# EXERCISE DESCRIPTION
Each entry below must be given again word for word, with no pictures.

-- DATA EXCERPTS follows --

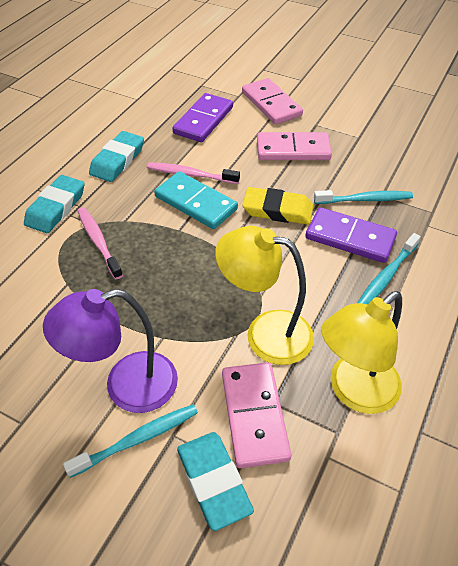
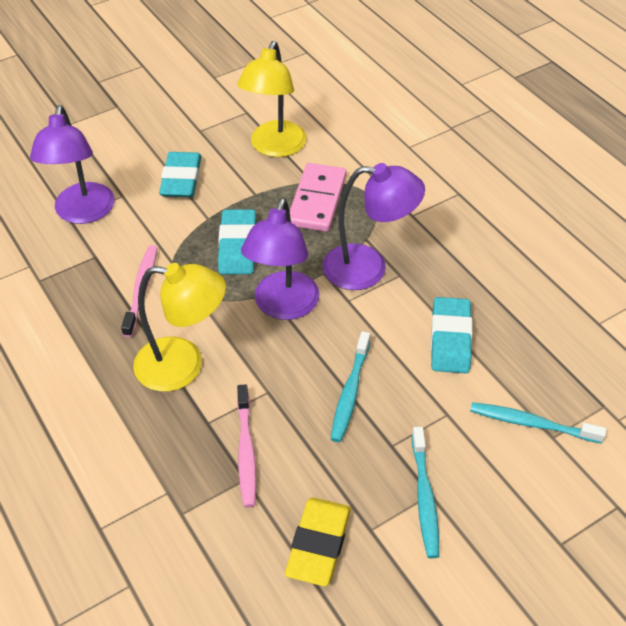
pink domino: 3 -> 1
purple domino: 2 -> 0
purple lamp: 1 -> 3
turquoise domino: 1 -> 0

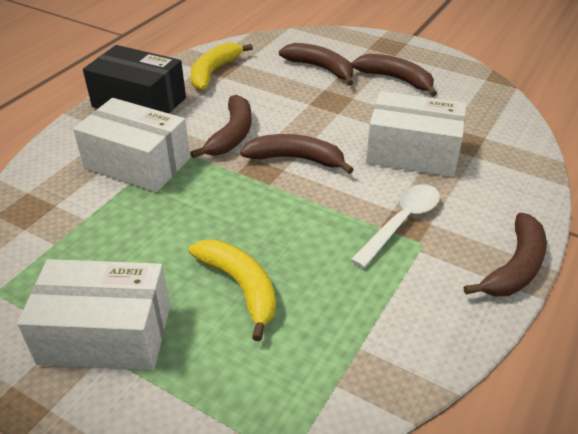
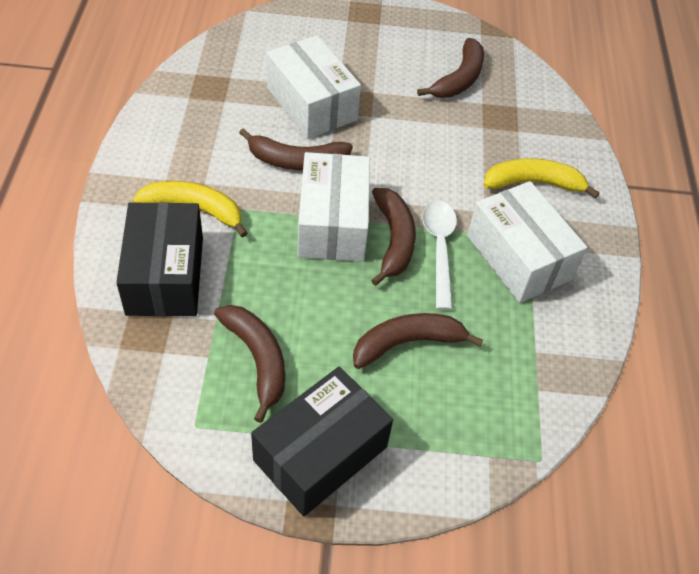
black box: 1 -> 2

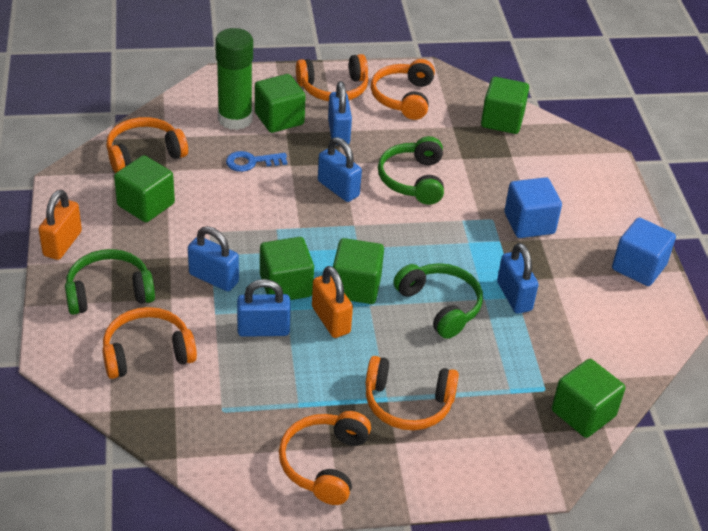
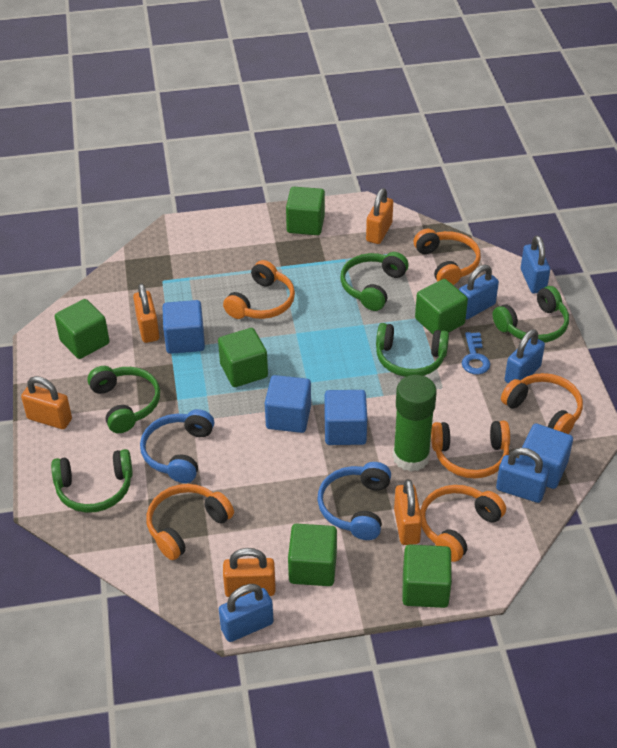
blue cube: 2 -> 4
blue headphones: 0 -> 2
green headphones: 3 -> 5
orange padlock: 2 -> 5

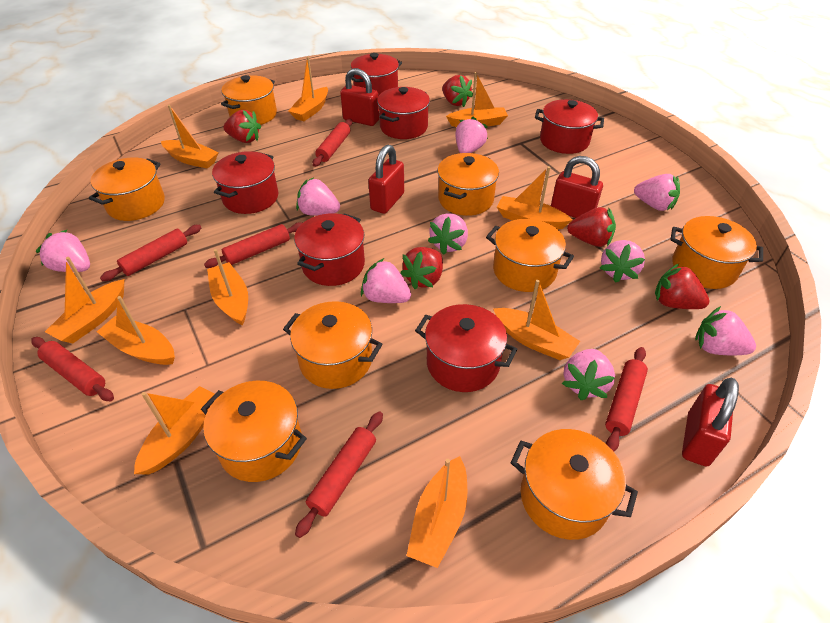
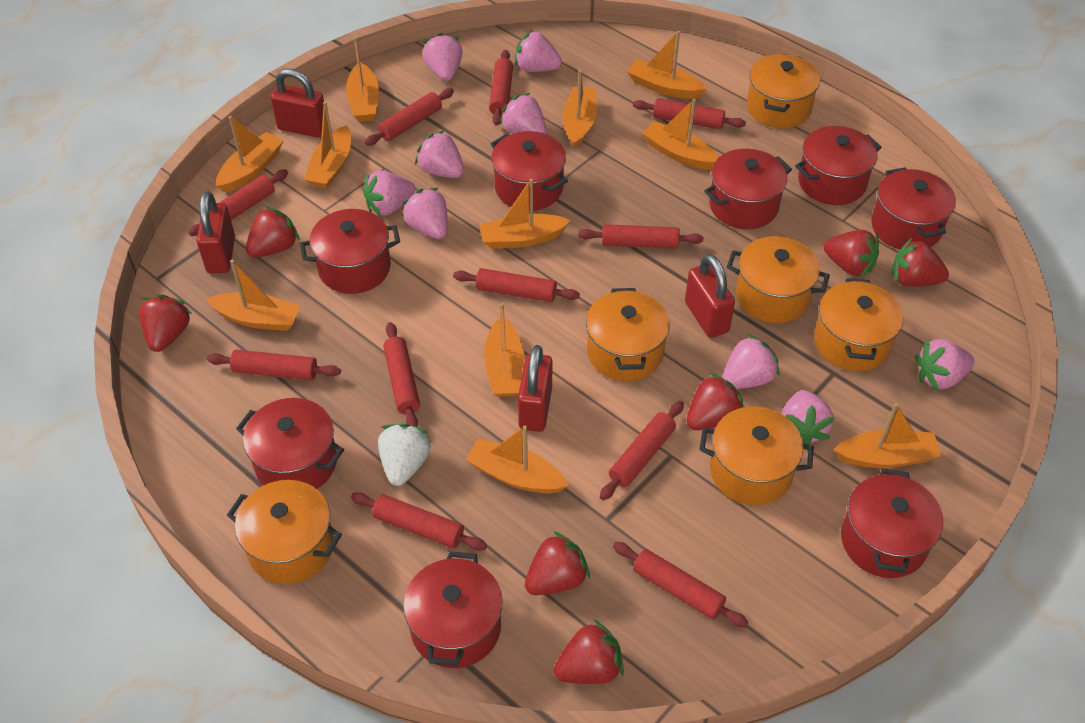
orange boat: 10 -> 11
orange pot: 8 -> 6
red pot: 6 -> 8
red rolling pin: 6 -> 11
red strawberry: 5 -> 7
white strawberry: 0 -> 1

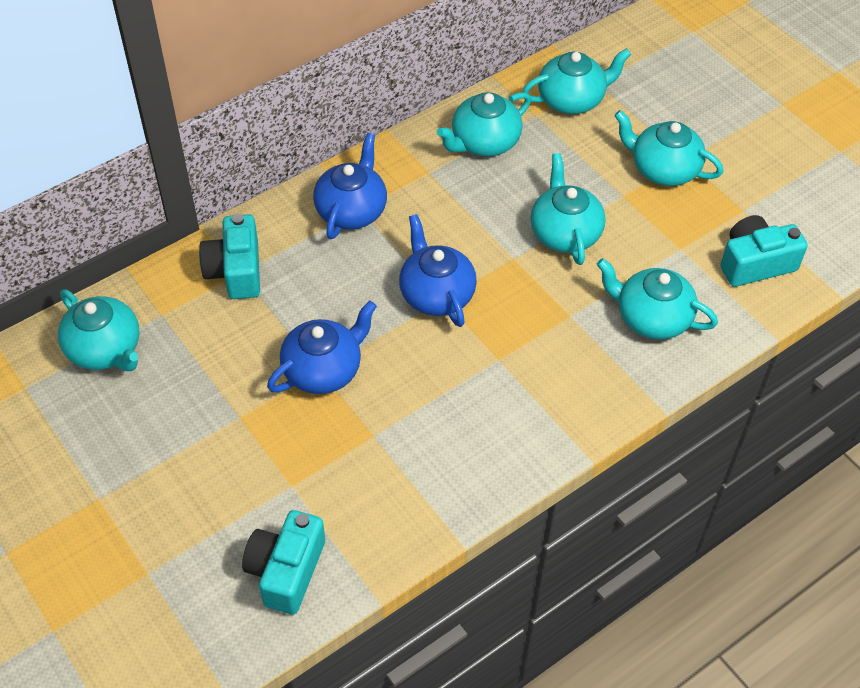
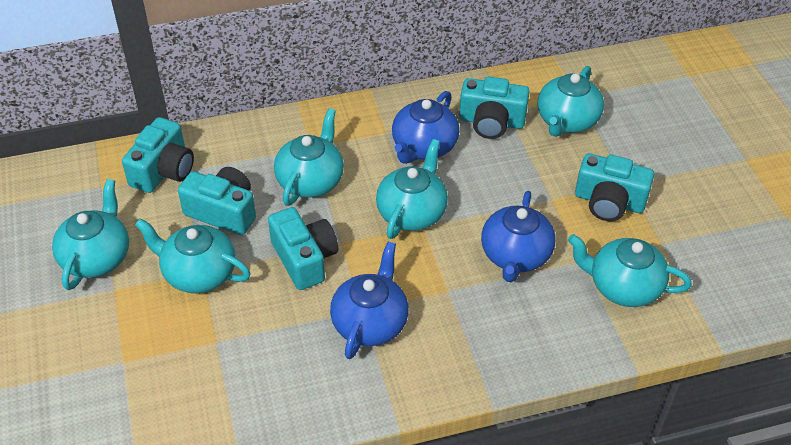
turquoise camera: 3 -> 5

-- DATA EXCERPTS concluded --

# RESPONSE TO THE EXERCISE
pink domino: 3 -> 1
purple domino: 2 -> 0
purple lamp: 1 -> 3
turquoise domino: 1 -> 0

black box: 1 -> 2

blue cube: 2 -> 4
blue headphones: 0 -> 2
green headphones: 3 -> 5
orange padlock: 2 -> 5

orange boat: 10 -> 11
orange pot: 8 -> 6
red pot: 6 -> 8
red rolling pin: 6 -> 11
red strawberry: 5 -> 7
white strawberry: 0 -> 1

turquoise camera: 3 -> 5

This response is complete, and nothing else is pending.